Using the entries that follow, write out the line containing "(645, 229) = (464, 166): purple", the line containing "(916, 411) = (710, 142): brown", and every line between them, exactly and nothing else.

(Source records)
-----

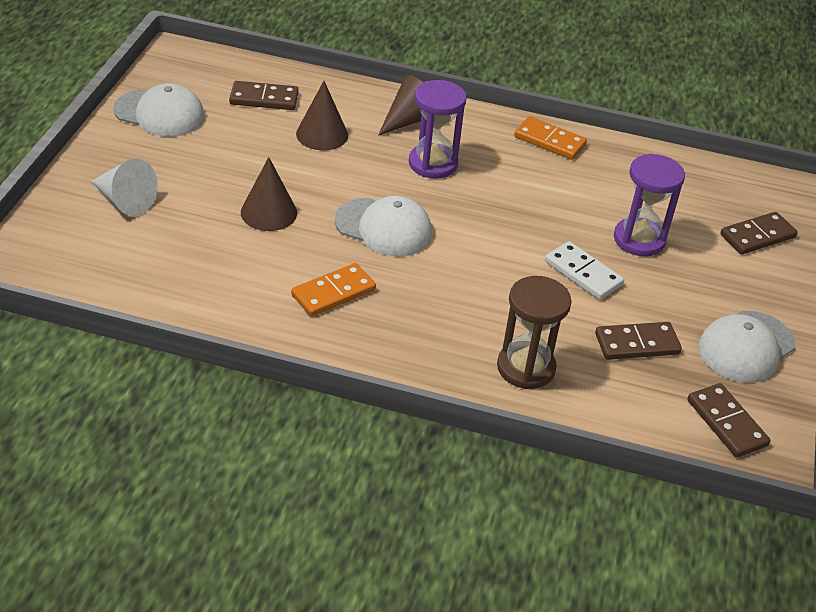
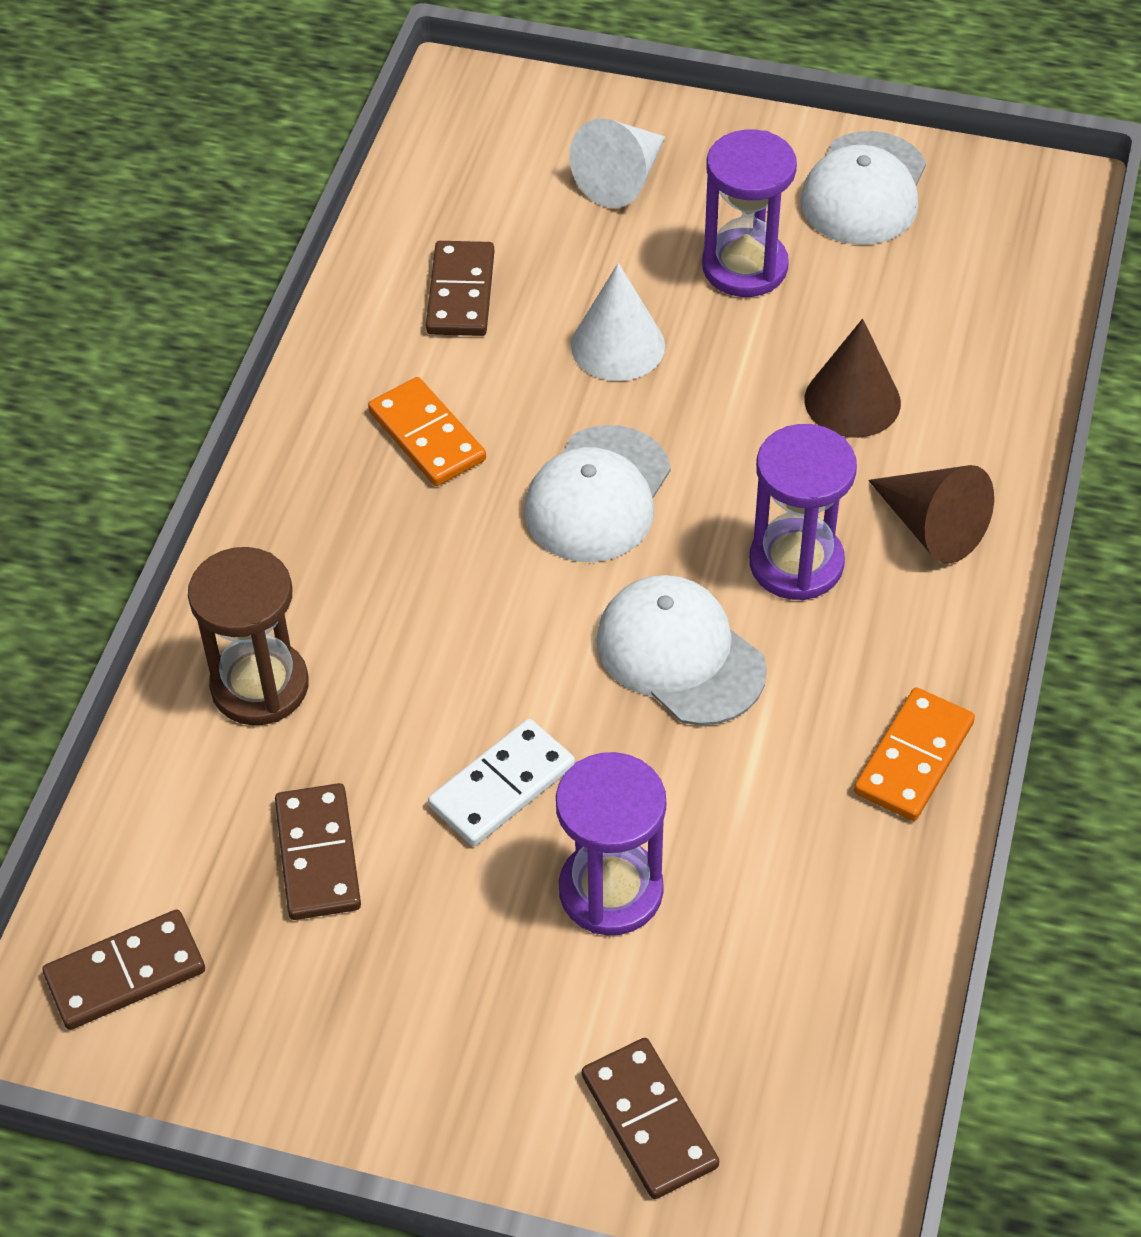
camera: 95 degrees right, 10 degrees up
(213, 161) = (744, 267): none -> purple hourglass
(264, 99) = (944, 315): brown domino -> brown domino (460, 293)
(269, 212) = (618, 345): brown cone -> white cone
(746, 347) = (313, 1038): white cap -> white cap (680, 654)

-----

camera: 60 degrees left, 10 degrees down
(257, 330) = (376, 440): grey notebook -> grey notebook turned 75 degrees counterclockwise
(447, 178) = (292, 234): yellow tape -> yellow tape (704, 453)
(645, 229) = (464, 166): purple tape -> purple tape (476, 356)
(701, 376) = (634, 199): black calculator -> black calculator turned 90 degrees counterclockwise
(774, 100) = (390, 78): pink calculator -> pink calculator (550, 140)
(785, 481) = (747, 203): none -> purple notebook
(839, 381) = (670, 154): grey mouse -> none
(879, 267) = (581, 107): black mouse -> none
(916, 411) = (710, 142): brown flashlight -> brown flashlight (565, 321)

-----

Task output:
(645, 229) = (464, 166): purple tape -> purple tape (476, 356)
(701, 376) = (634, 199): black calculator -> black calculator turned 90 degrees counterclockwise
(774, 100) = (390, 78): pink calculator -> pink calculator (550, 140)
(785, 481) = (747, 203): none -> purple notebook
(839, 381) = (670, 154): grey mouse -> none
(879, 267) = (581, 107): black mouse -> none
(916, 411) = (710, 142): brown flashlight -> brown flashlight (565, 321)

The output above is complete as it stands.